Dataset excerpts:

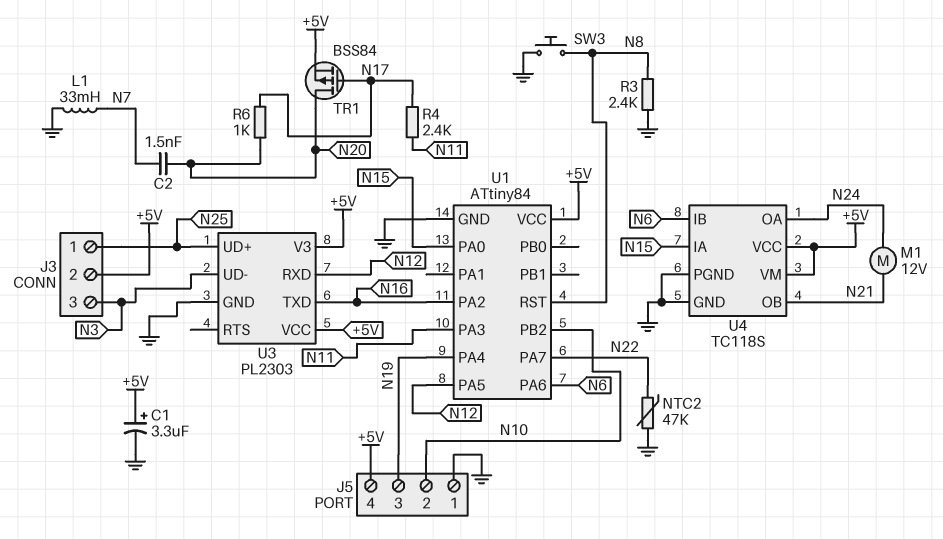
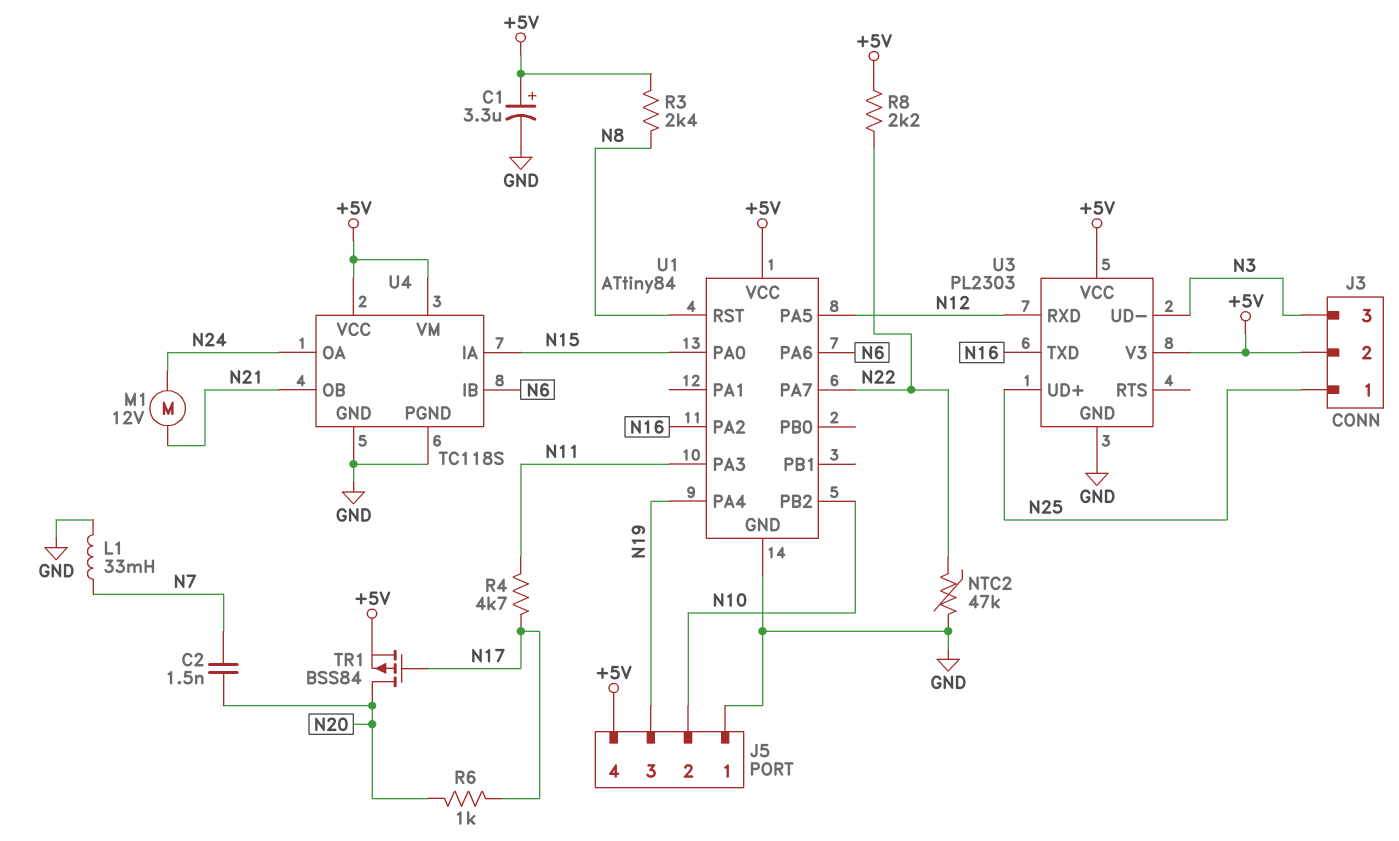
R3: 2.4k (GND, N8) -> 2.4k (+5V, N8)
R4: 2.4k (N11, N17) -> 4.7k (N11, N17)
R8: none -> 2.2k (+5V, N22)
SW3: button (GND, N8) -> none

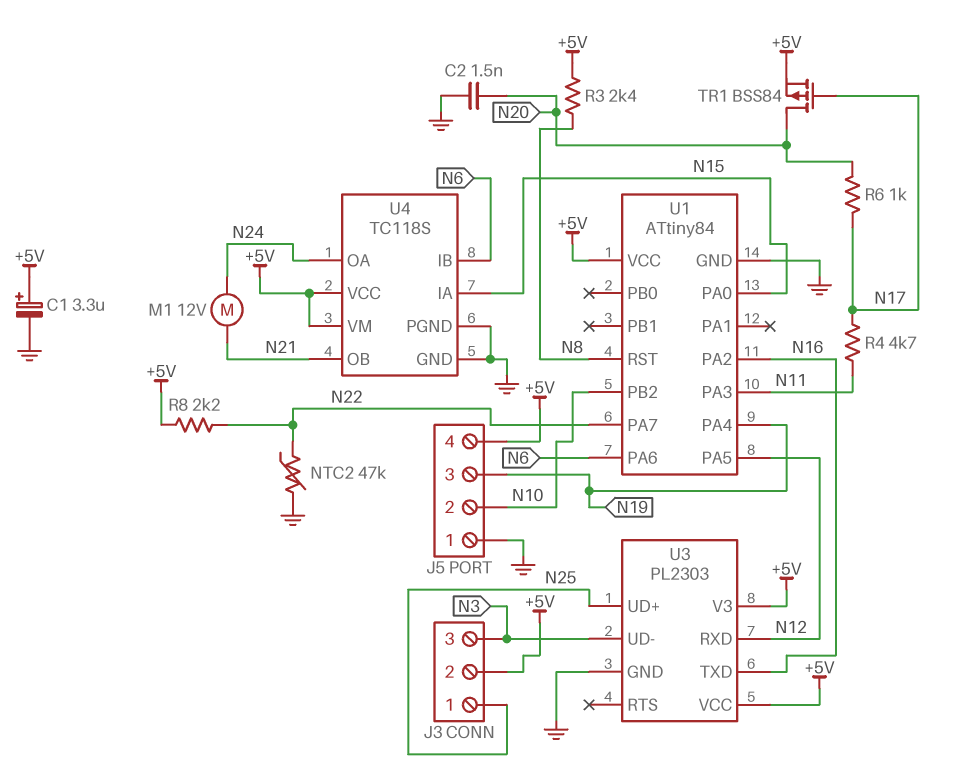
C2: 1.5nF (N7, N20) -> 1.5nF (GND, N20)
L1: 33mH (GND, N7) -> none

WHAT YOU SHOULD DO: Exactly the lines from the line containing "SW3: button (GND, N8) -> none" to the end of the records need to be copied, both ends included, with pictures left out.

THE COMPLETED TASK:
SW3: button (GND, N8) -> none

C2: 1.5nF (N7, N20) -> 1.5nF (GND, N20)
L1: 33mH (GND, N7) -> none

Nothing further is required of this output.